> TASK TO CARRY OUT
Where the word "turquoise" occurs in a line of the listing below, copy that line.

> EXTRACTED MATERIAL
================================
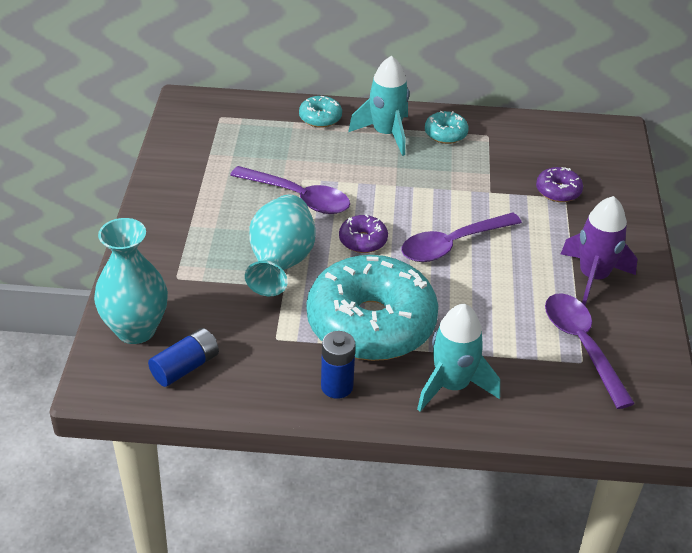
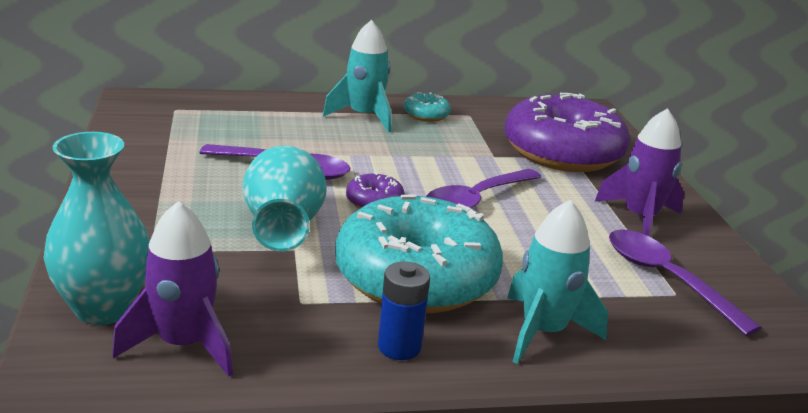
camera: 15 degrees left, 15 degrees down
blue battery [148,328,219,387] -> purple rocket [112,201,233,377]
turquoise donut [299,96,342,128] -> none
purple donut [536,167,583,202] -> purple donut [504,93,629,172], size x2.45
================================
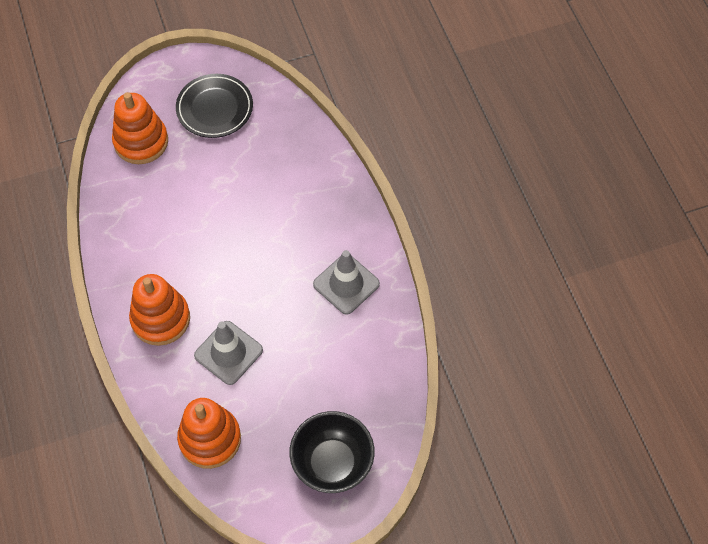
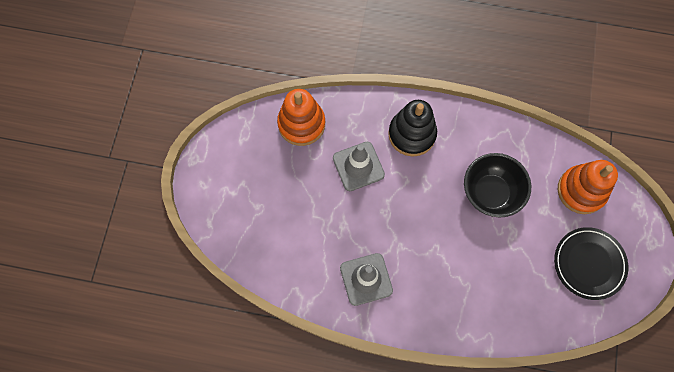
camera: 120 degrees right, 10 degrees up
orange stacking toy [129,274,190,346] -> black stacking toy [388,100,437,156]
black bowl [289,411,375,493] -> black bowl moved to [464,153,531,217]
================================
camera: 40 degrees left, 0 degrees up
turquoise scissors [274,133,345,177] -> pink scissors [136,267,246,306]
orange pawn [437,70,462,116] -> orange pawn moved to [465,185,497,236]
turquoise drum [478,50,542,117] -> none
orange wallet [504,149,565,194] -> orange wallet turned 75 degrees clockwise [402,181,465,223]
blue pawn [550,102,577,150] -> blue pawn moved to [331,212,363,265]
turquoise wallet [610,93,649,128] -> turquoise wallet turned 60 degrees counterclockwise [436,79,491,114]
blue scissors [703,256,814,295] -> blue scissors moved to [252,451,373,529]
================================
> WRITTEN RESPONSE
turquoise donut [299,96,342,128] -> none
turquoise scissors [274,133,345,177] -> pink scissors [136,267,246,306]
turquoise drum [478,50,542,117] -> none
turquoise wallet [610,93,649,128] -> turquoise wallet turned 60 degrees counterclockwise [436,79,491,114]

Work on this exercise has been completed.